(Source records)
[Start of section]

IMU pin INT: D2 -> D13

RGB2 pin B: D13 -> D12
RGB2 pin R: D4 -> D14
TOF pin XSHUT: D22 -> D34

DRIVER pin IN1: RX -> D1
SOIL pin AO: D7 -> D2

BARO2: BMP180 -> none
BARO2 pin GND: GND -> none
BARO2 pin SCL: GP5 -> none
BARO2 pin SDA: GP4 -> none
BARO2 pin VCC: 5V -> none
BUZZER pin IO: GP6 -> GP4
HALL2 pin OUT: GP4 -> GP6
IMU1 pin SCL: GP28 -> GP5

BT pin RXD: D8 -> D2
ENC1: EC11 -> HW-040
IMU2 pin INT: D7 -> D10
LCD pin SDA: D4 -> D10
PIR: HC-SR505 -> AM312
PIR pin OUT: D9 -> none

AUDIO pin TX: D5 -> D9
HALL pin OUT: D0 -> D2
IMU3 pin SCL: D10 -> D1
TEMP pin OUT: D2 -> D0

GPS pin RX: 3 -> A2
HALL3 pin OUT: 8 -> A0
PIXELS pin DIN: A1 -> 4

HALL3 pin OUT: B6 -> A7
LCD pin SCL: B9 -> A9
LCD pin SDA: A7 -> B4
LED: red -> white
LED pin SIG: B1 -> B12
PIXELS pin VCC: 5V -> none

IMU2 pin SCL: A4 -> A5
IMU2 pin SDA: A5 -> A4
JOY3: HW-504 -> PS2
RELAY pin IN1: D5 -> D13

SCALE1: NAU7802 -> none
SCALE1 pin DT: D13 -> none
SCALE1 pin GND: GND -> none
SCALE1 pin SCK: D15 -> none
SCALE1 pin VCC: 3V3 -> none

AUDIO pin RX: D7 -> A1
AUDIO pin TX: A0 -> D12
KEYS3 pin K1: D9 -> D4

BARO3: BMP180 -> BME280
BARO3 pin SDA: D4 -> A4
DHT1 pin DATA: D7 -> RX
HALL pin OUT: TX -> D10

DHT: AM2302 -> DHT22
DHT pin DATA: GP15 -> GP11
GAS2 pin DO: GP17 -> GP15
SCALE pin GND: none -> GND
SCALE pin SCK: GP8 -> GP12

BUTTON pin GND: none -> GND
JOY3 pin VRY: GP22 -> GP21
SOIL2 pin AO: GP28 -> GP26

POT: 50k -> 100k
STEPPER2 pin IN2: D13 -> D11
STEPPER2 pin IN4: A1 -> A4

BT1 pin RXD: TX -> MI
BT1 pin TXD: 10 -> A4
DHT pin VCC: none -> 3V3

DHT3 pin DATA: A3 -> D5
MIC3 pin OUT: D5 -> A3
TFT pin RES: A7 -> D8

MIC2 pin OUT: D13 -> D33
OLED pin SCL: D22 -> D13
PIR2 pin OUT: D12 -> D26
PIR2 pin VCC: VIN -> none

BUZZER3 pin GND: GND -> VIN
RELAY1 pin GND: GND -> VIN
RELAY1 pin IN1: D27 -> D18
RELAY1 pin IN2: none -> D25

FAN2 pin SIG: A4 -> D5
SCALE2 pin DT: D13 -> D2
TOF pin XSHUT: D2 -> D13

[End of section]

**About this exercise**
Copy each line above where "AUDIO" appears.

**Problem solution**
AUDIO pin TX: D5 -> D9
AUDIO pin RX: D7 -> A1
AUDIO pin TX: A0 -> D12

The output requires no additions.